_Exercise instructions_
Write out, word for word and with no pictures, each line below from the one containing "green line: (155, 167)" through the one containing "green pentagon: (183, 70)", both included, and no other line.

_Records for this exercise_
== Segment start ==

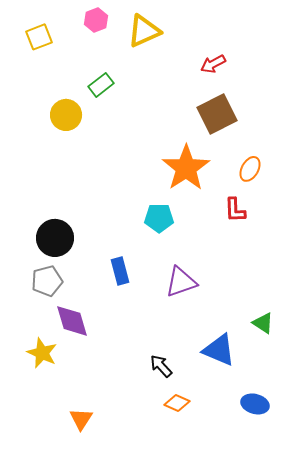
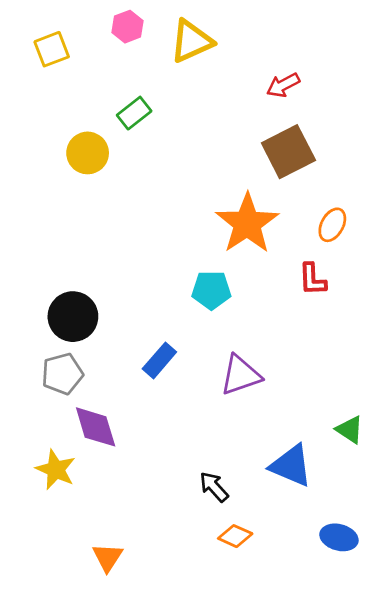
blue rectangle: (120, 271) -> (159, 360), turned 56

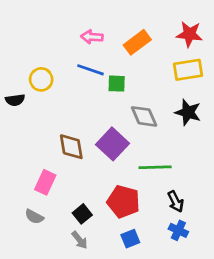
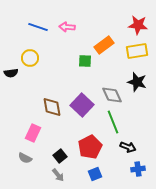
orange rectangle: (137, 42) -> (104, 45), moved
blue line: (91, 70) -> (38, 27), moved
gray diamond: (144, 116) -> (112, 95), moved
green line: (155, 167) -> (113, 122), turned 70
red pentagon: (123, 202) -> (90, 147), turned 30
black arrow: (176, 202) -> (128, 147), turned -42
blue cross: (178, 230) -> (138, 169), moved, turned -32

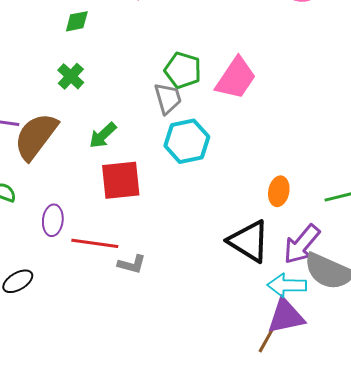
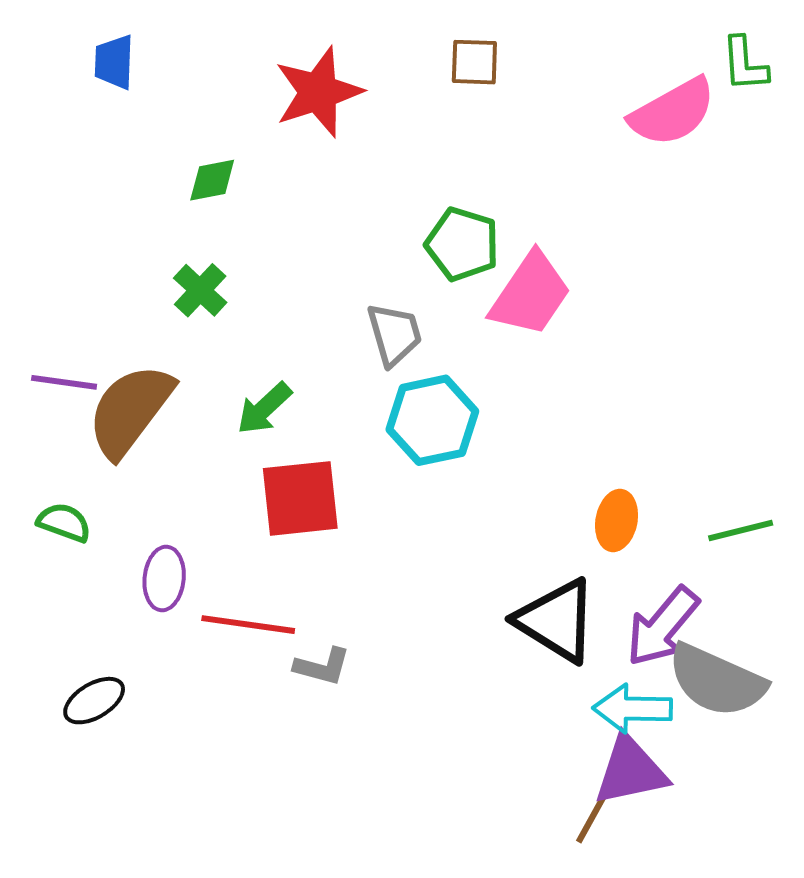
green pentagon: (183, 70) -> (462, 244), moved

== Segment end ==
== Segment start ==

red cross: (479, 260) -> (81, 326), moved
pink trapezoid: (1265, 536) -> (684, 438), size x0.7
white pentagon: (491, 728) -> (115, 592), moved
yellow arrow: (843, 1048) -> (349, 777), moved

== Segment end ==

_Answer_
green line: (155, 167) -> (113, 122), turned 70
red pentagon: (123, 202) -> (90, 147), turned 30
black arrow: (176, 202) -> (128, 147), turned -42
blue cross: (178, 230) -> (138, 169), moved, turned -32

green pentagon: (183, 70) -> (462, 244), moved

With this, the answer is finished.